TASK DESCRIPTION: Each line of the records must appear in your answer exactly, with no pictures.
_____
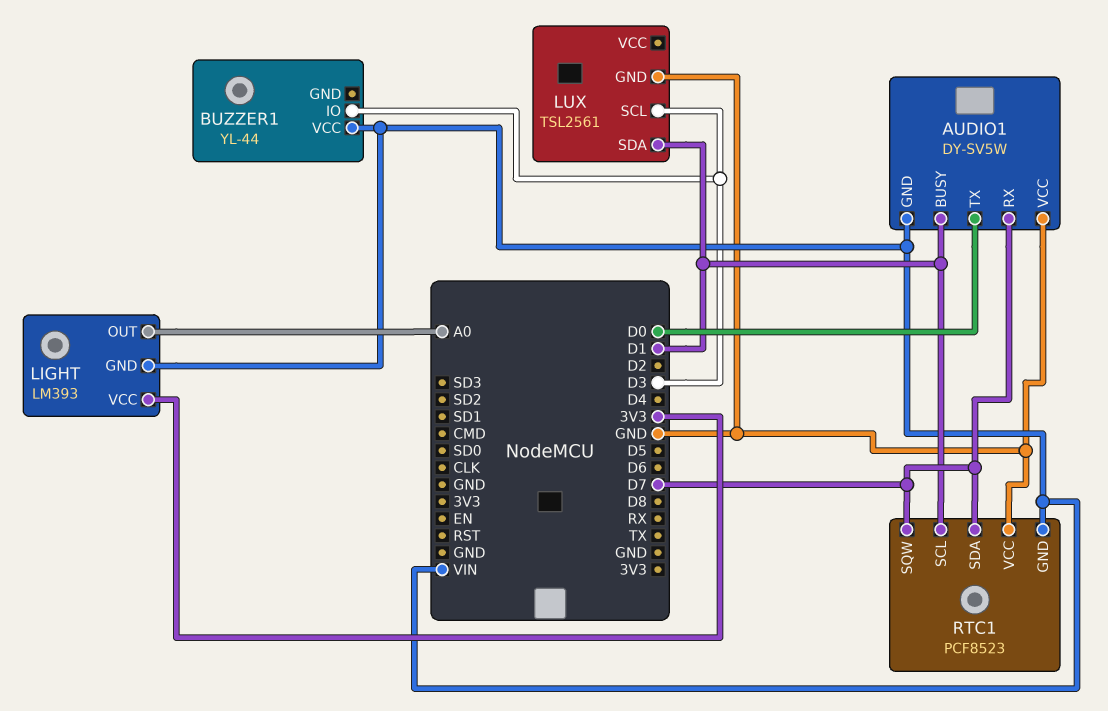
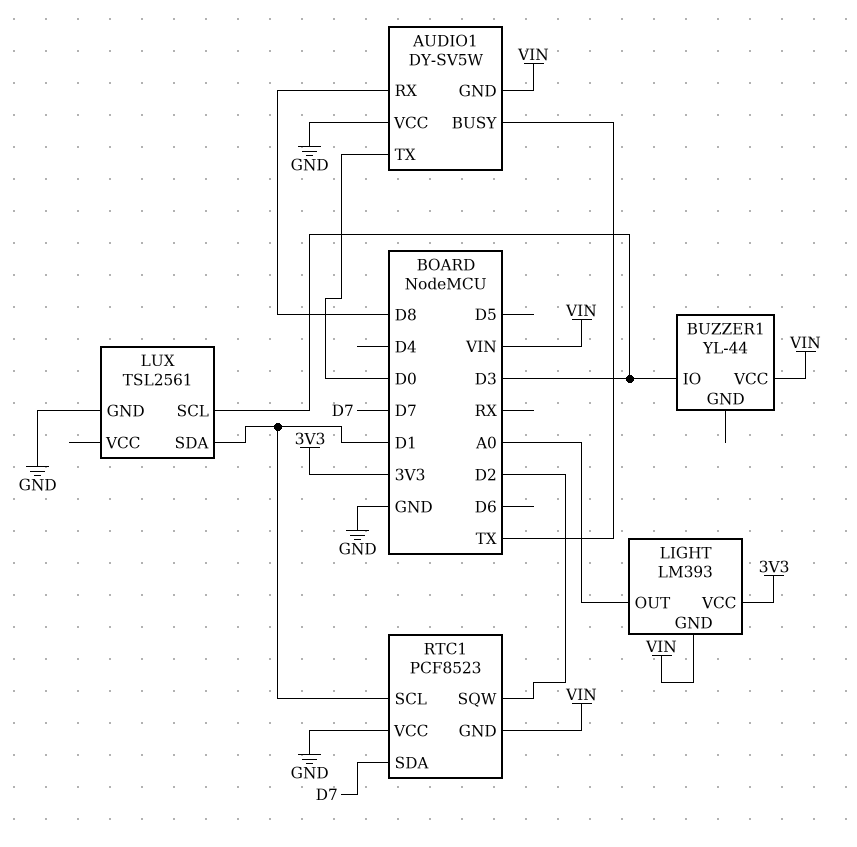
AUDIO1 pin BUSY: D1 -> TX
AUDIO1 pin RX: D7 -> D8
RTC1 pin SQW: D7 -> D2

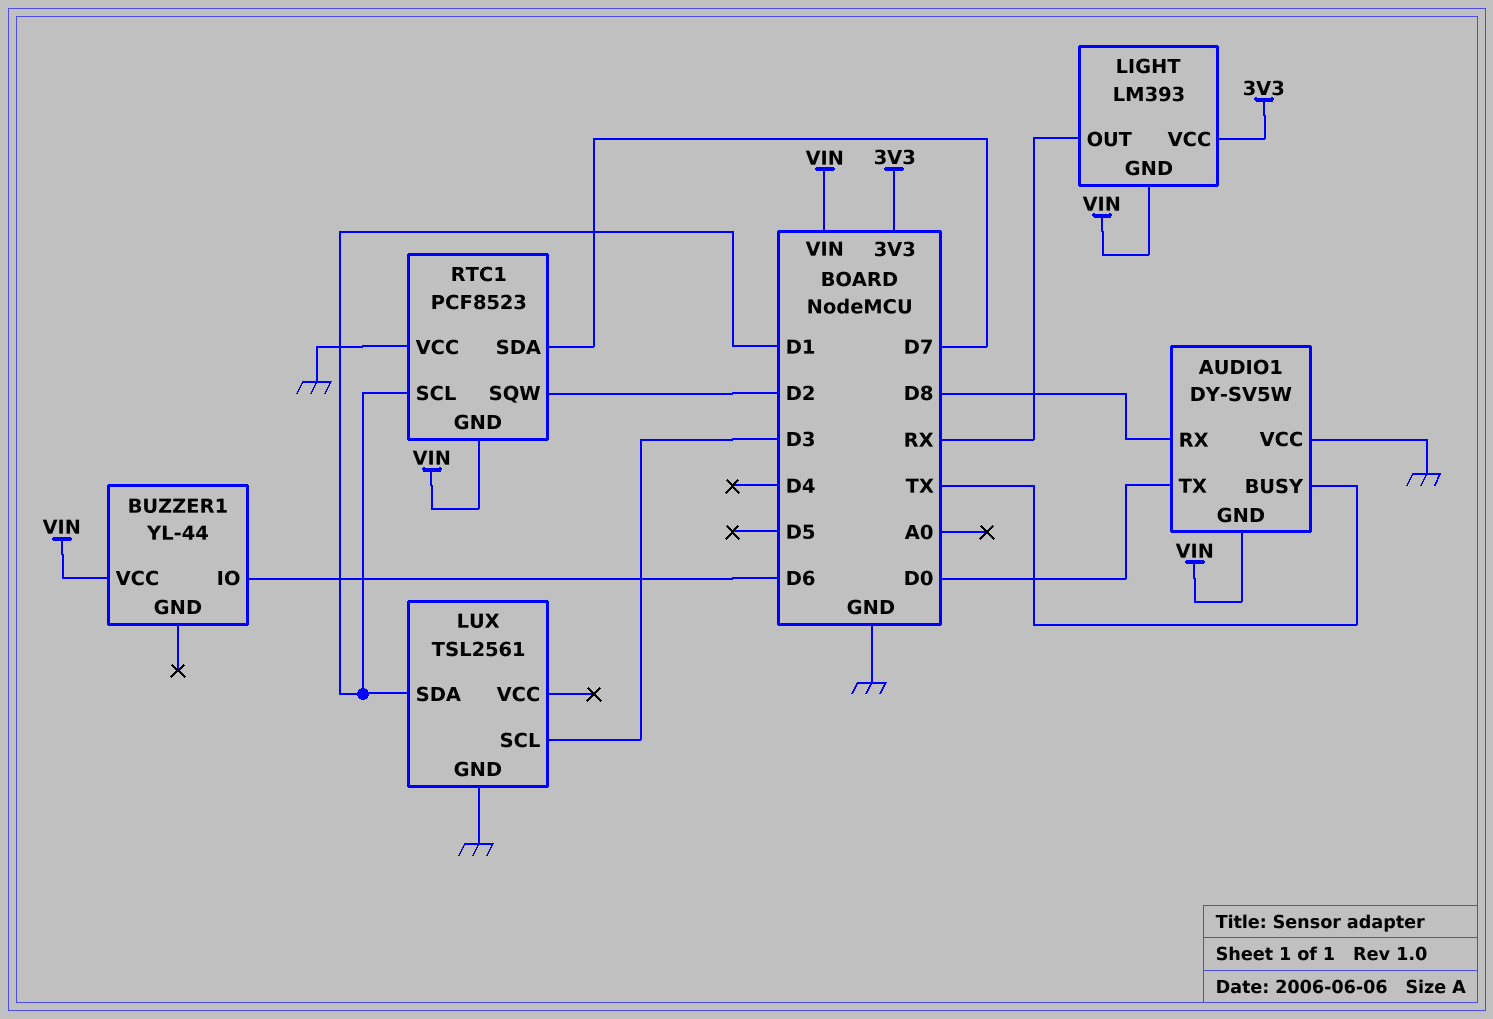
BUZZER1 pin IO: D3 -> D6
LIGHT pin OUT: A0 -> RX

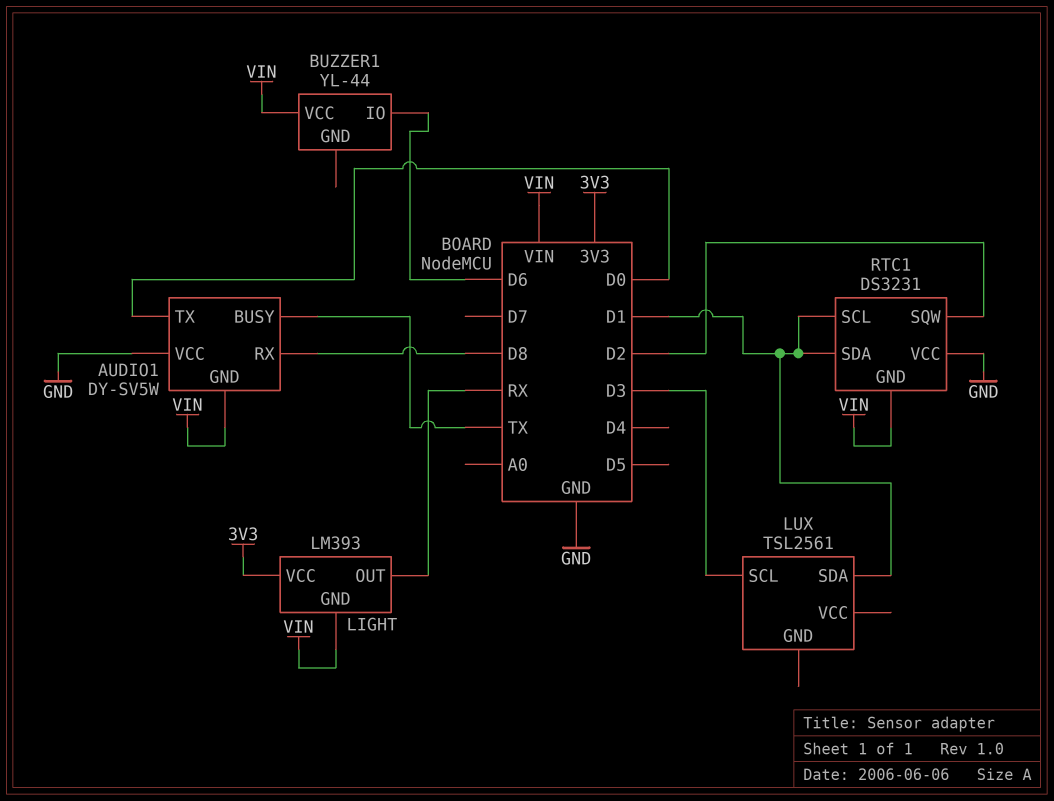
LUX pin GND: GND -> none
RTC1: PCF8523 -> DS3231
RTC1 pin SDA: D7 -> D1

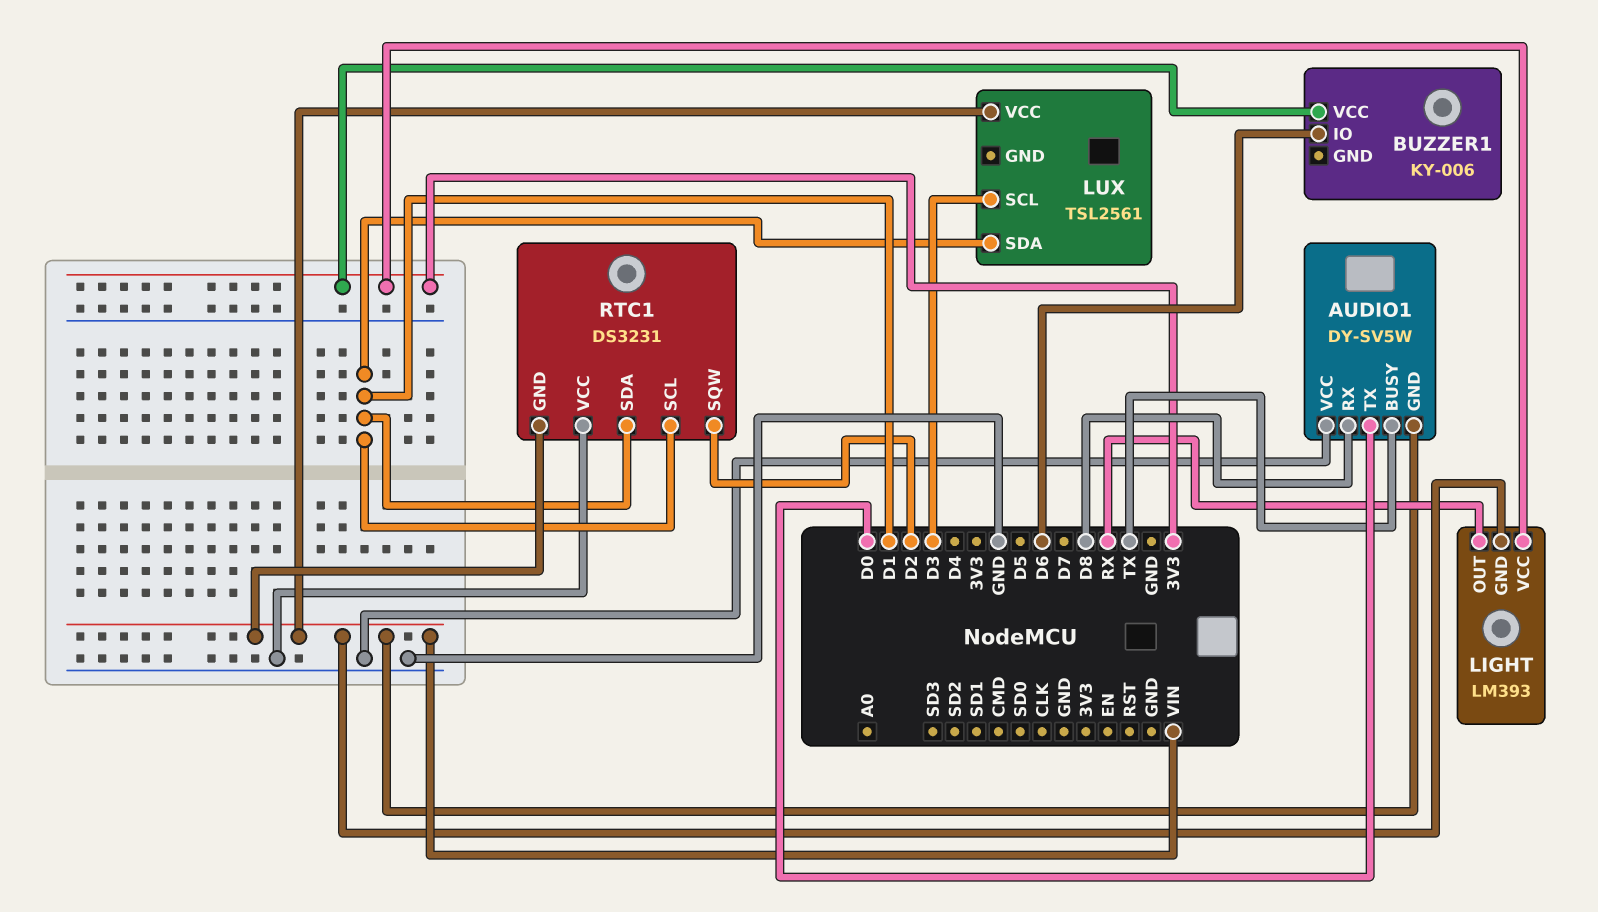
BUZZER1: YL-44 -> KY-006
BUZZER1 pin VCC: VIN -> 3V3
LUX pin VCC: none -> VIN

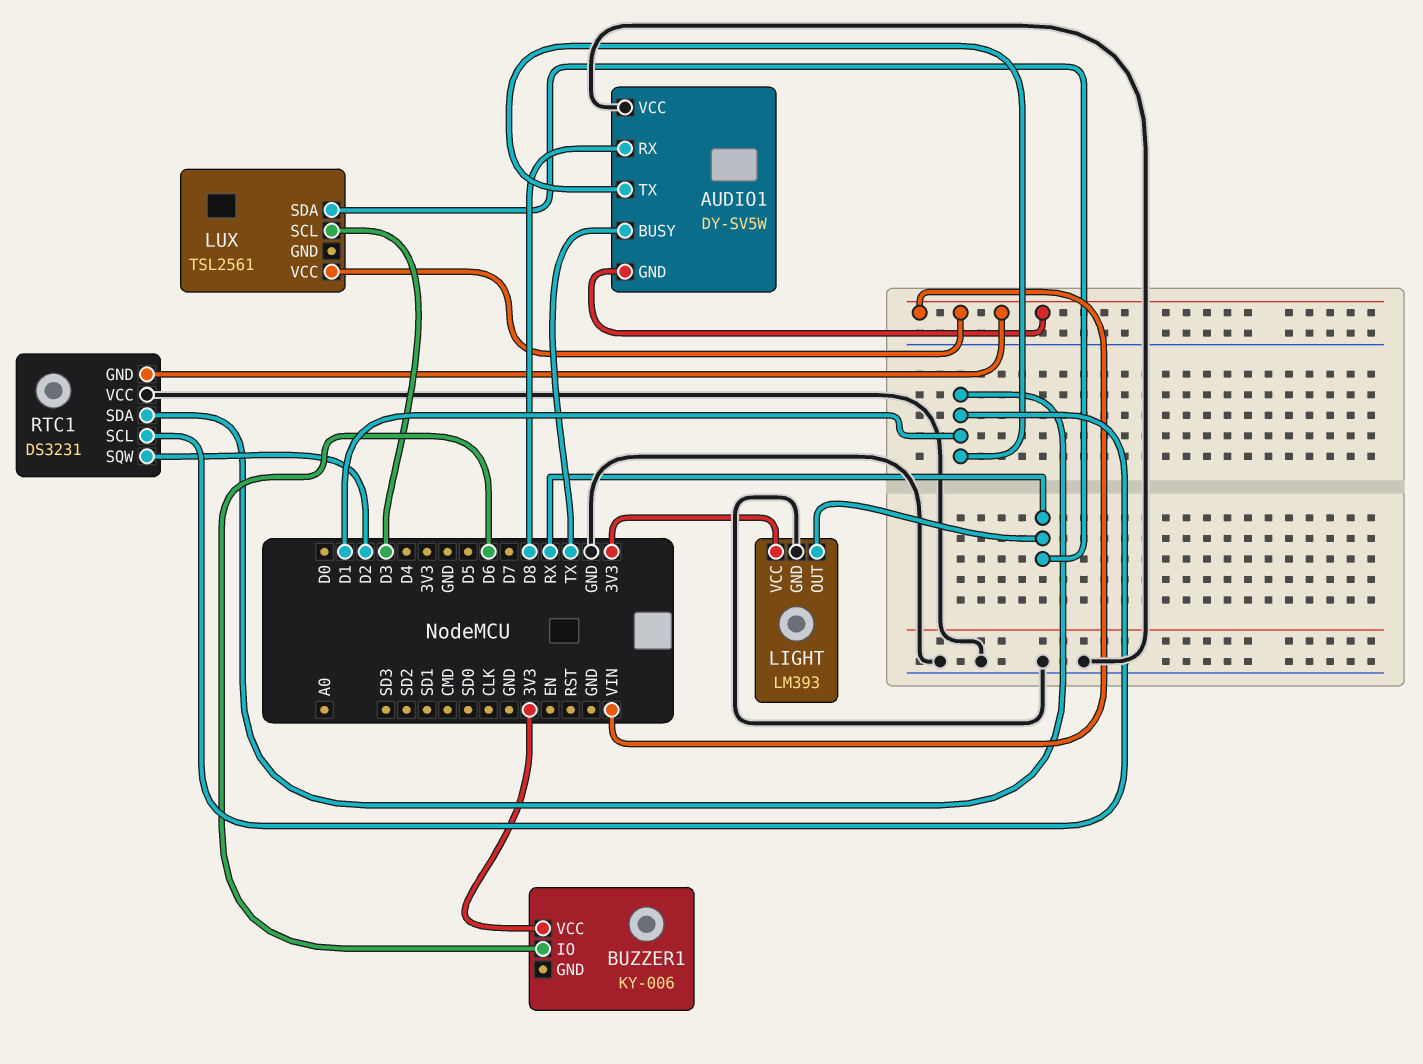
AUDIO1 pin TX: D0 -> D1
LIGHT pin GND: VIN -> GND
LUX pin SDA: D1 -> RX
_____
WRITTEN SOLUTION:
AUDIO1 pin BUSY: D1 -> TX
AUDIO1 pin RX: D7 -> D8
RTC1 pin SQW: D7 -> D2

BUZZER1 pin IO: D3 -> D6
LIGHT pin OUT: A0 -> RX

LUX pin GND: GND -> none
RTC1: PCF8523 -> DS3231
RTC1 pin SDA: D7 -> D1

BUZZER1: YL-44 -> KY-006
BUZZER1 pin VCC: VIN -> 3V3
LUX pin VCC: none -> VIN

AUDIO1 pin TX: D0 -> D1
LIGHT pin GND: VIN -> GND
LUX pin SDA: D1 -> RX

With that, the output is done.